What is being asked:
In the records below, repeat word for word only the lines starting at the one that contains "DRIVER pin VCC: VIN -> none" and ending at the one that contains "PIXELS1 pin GND: GND -> VIN", pictures excluded.

** The input follows **

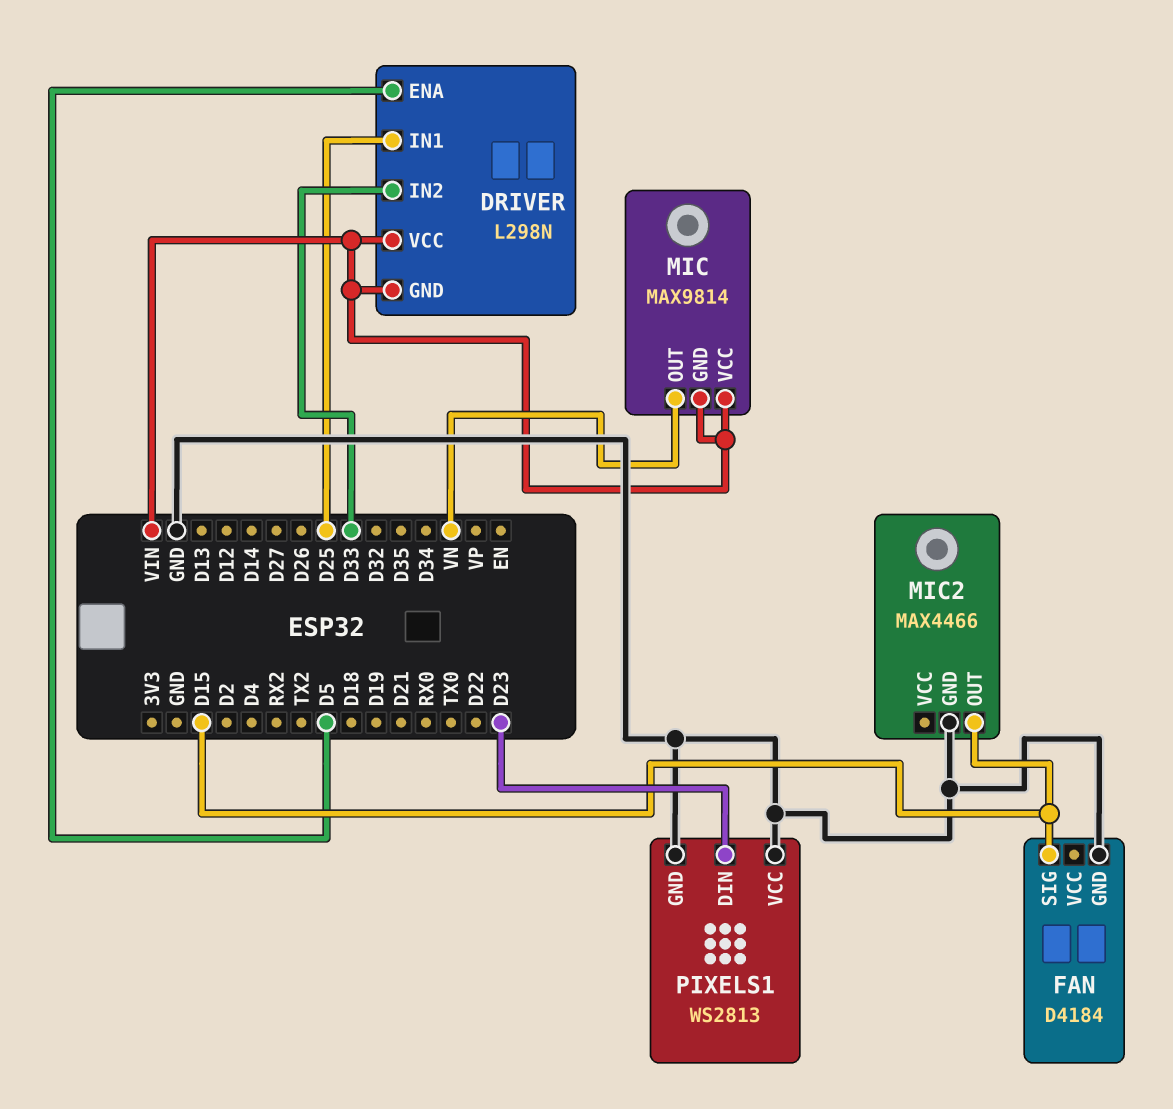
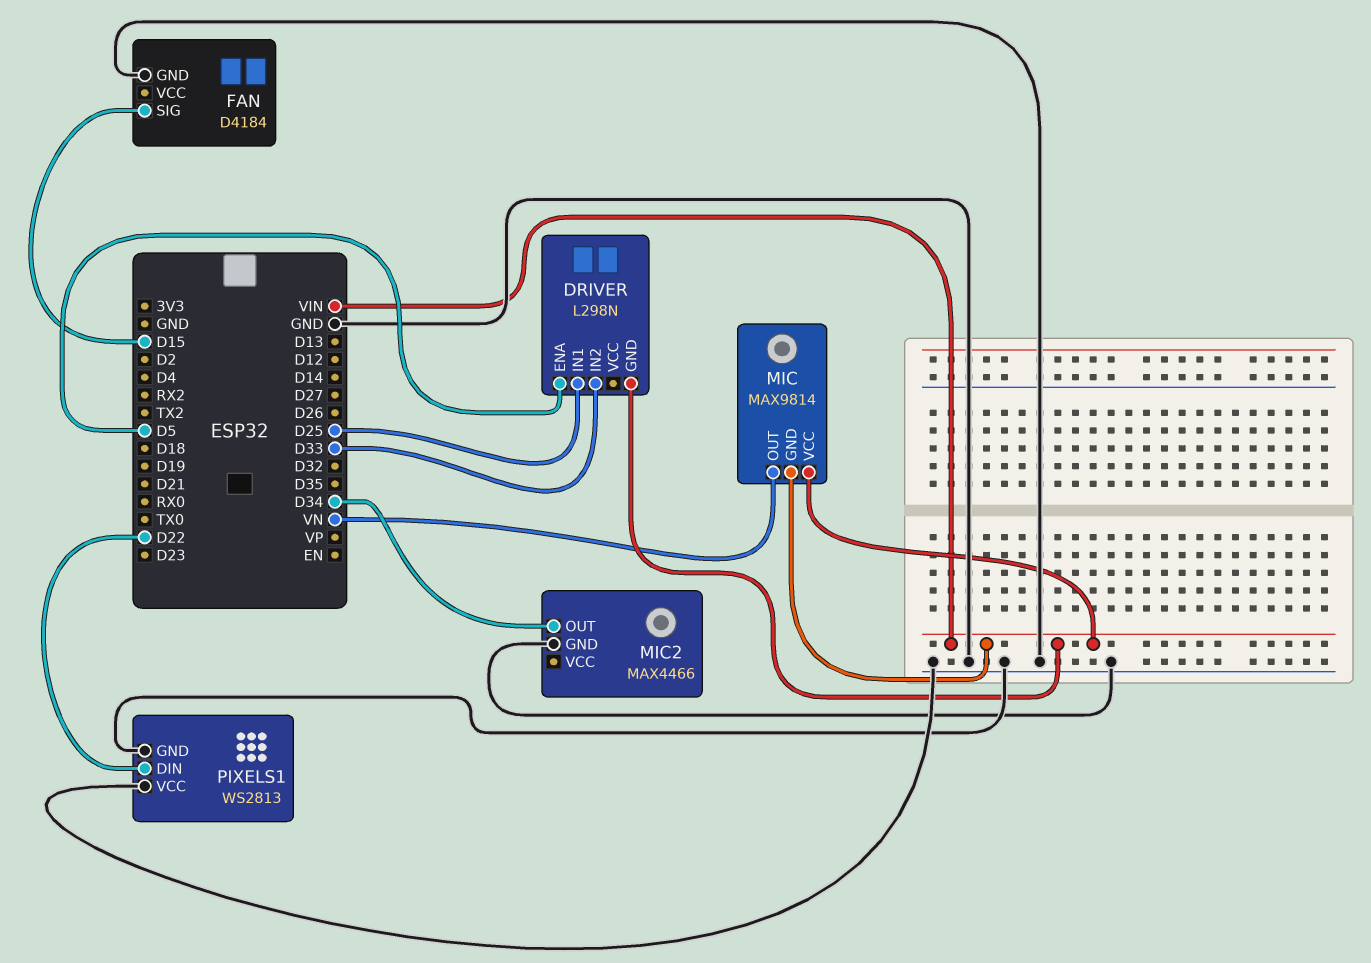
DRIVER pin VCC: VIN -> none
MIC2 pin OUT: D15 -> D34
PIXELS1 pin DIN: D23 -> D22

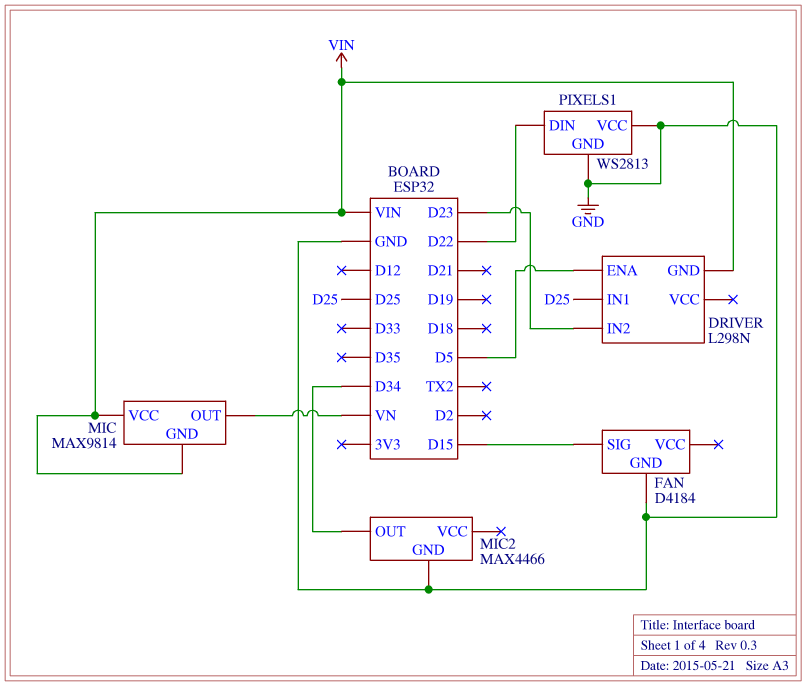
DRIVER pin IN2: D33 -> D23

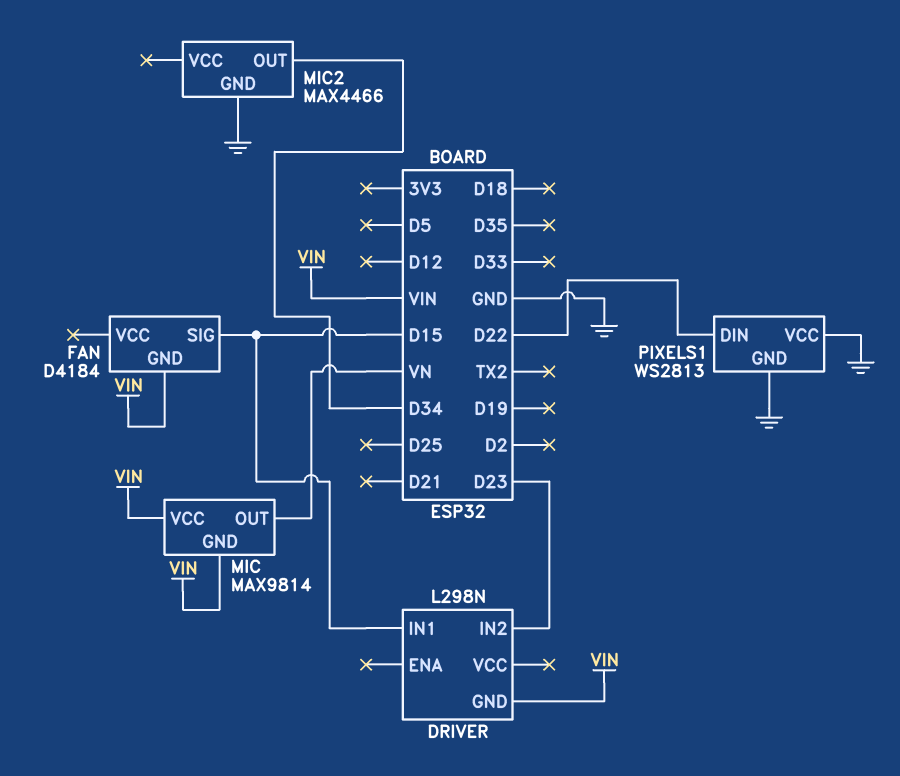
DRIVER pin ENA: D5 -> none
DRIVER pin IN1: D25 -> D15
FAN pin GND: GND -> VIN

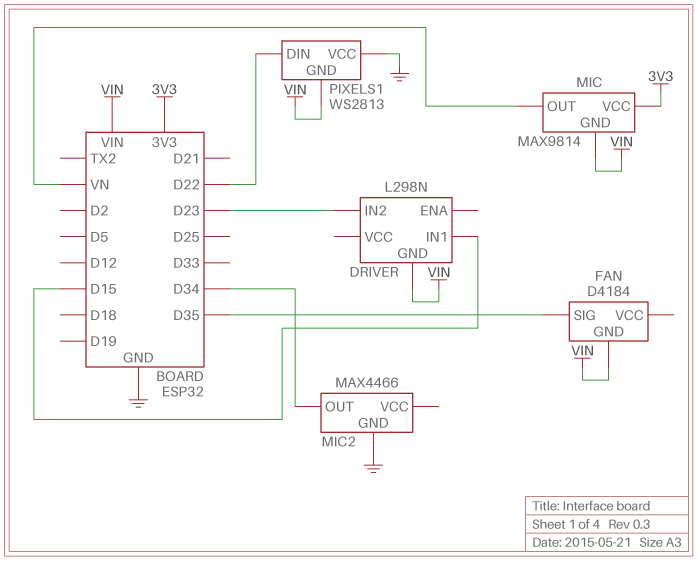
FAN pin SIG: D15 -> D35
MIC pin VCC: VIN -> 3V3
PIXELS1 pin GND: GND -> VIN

** End of The input **
** The input follows **

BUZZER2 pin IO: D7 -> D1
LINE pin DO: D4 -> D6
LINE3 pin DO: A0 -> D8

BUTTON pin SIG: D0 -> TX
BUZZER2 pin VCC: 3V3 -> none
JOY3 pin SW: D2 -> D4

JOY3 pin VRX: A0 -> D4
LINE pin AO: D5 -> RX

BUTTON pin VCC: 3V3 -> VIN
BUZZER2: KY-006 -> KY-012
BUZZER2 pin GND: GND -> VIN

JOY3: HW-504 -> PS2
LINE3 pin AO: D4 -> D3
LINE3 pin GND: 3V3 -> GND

** End of The input **

Task output:
DRIVER pin VCC: VIN -> none
MIC2 pin OUT: D15 -> D34
PIXELS1 pin DIN: D23 -> D22

DRIVER pin IN2: D33 -> D23

DRIVER pin ENA: D5 -> none
DRIVER pin IN1: D25 -> D15
FAN pin GND: GND -> VIN

FAN pin SIG: D15 -> D35
MIC pin VCC: VIN -> 3V3
PIXELS1 pin GND: GND -> VIN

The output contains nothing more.